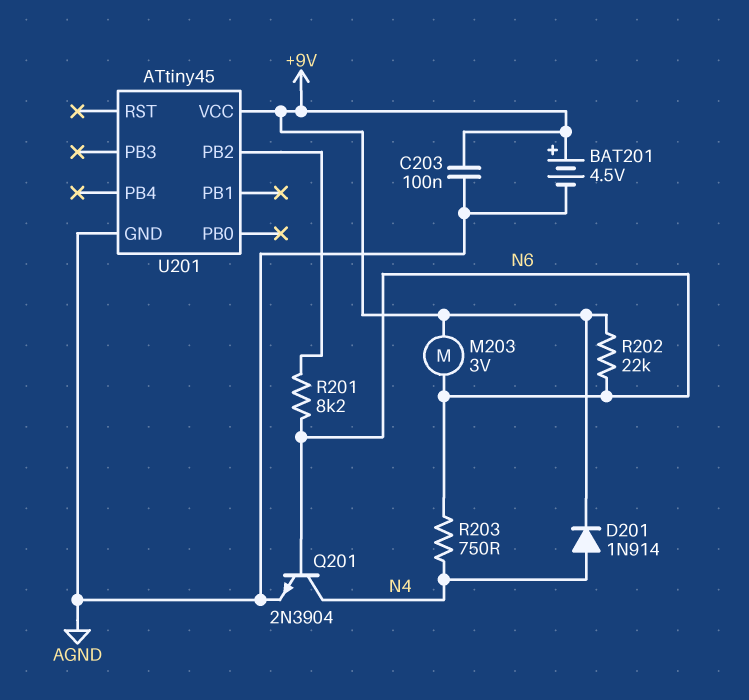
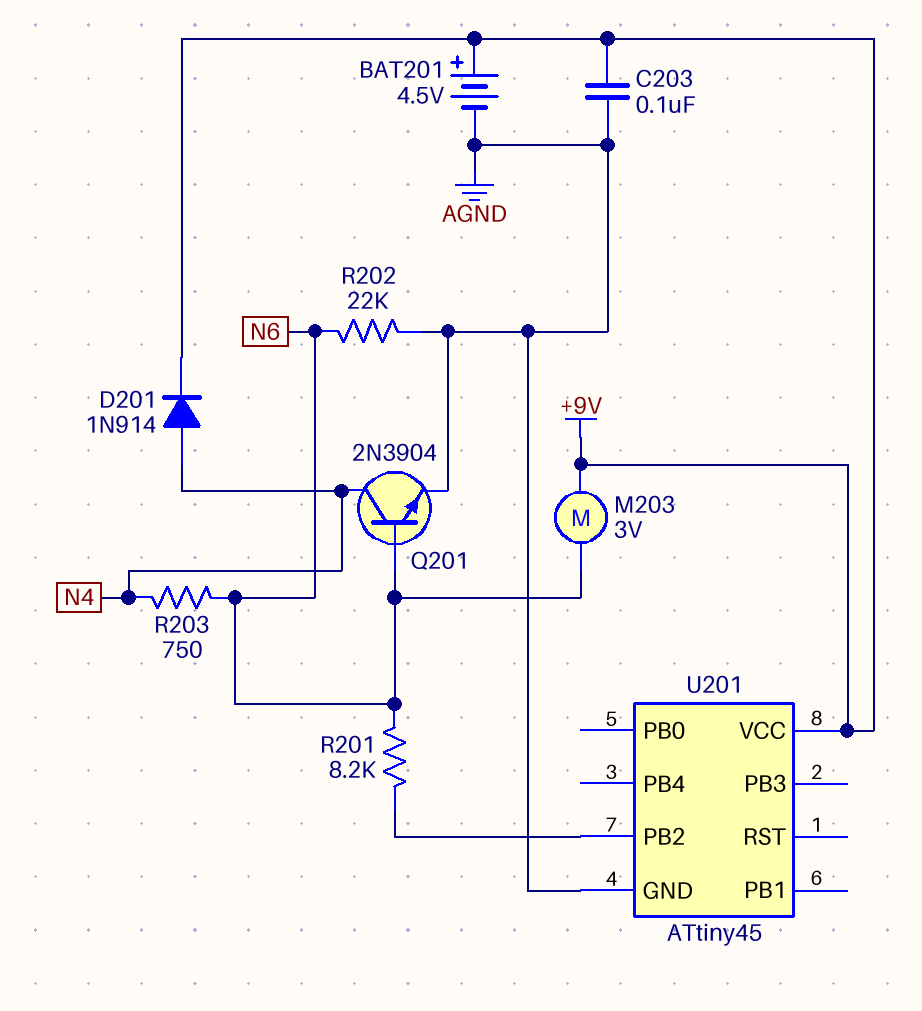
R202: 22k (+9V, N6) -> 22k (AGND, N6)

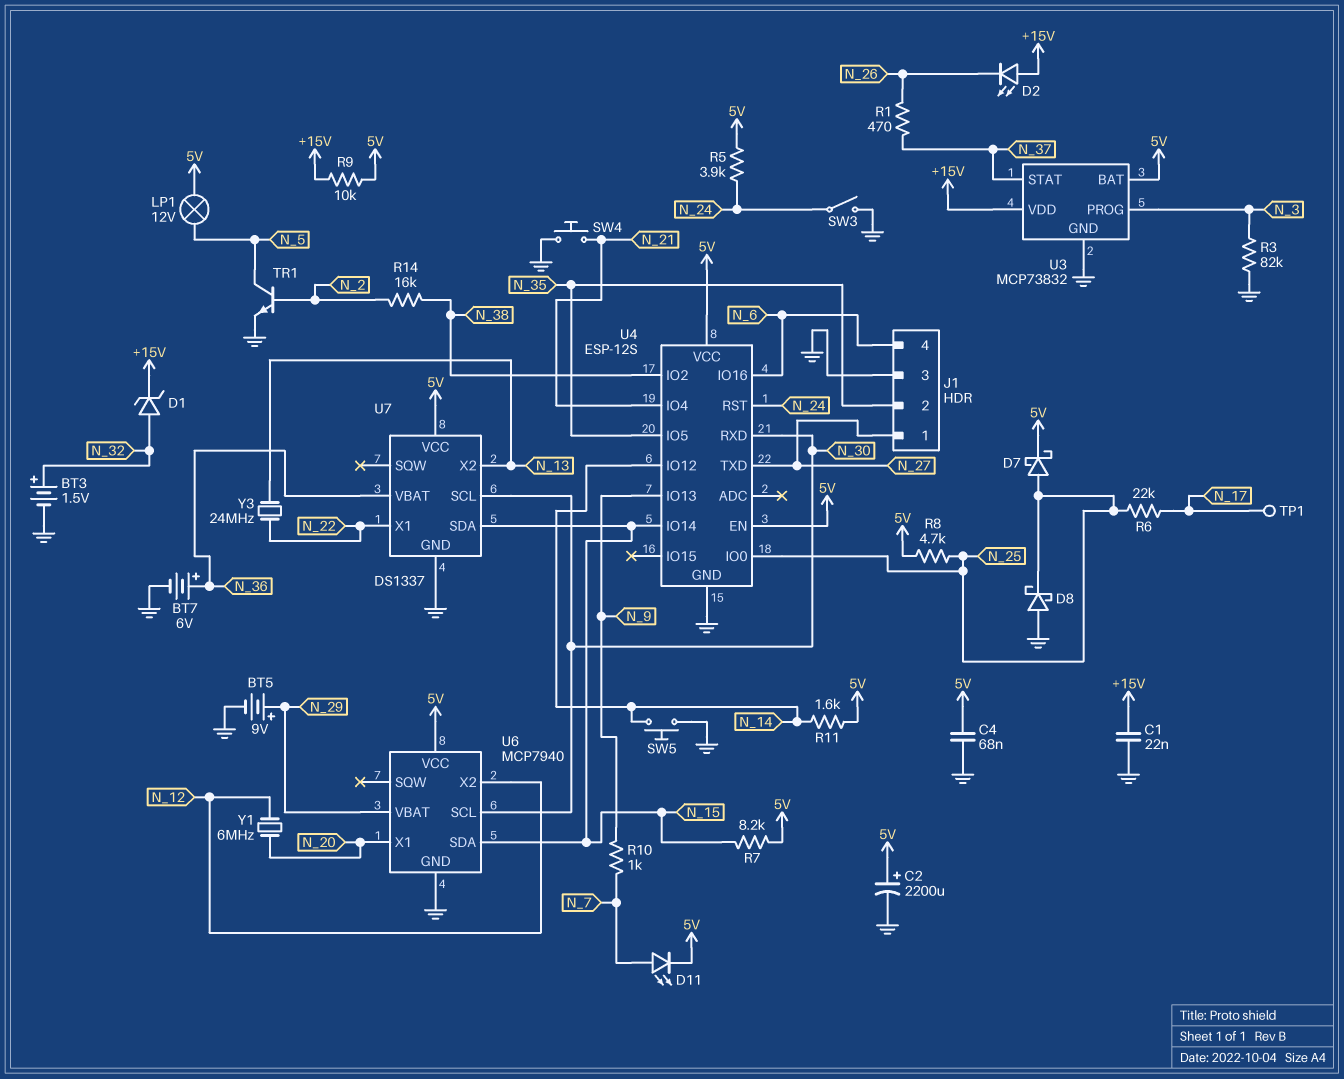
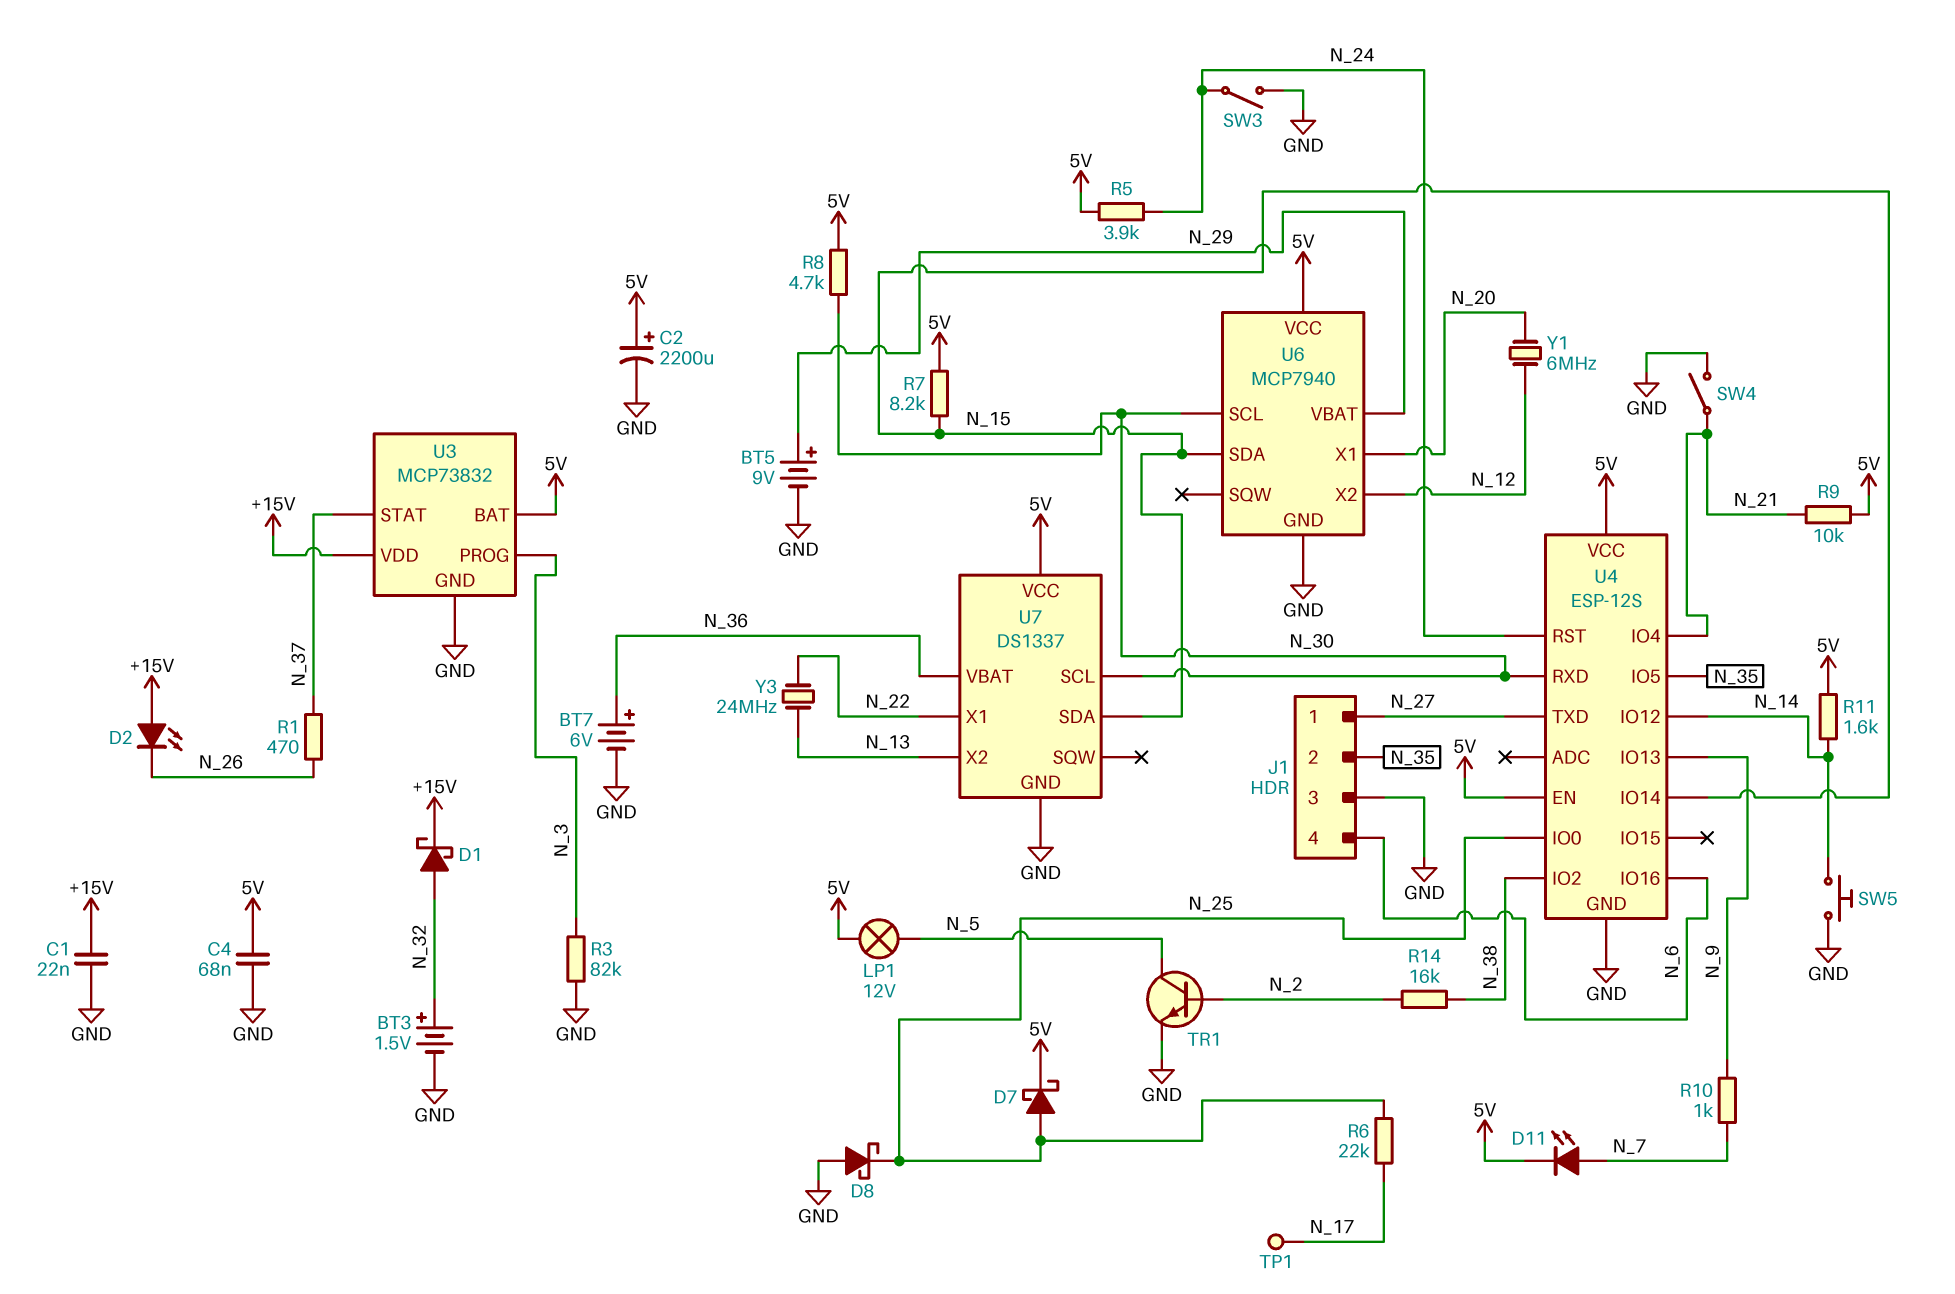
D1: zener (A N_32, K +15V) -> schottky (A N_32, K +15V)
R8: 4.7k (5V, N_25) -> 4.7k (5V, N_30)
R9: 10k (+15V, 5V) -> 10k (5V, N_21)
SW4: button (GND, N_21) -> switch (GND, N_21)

■ ■ ■ ■

## Task instructions
If a record holds a picture, leave the picture out, but repeat every line exactly.

## Output for this exercise
R202: 22k (+9V, N6) -> 22k (AGND, N6)

D1: zener (A N_32, K +15V) -> schottky (A N_32, K +15V)
R8: 4.7k (5V, N_25) -> 4.7k (5V, N_30)
R9: 10k (+15V, 5V) -> 10k (5V, N_21)
SW4: button (GND, N_21) -> switch (GND, N_21)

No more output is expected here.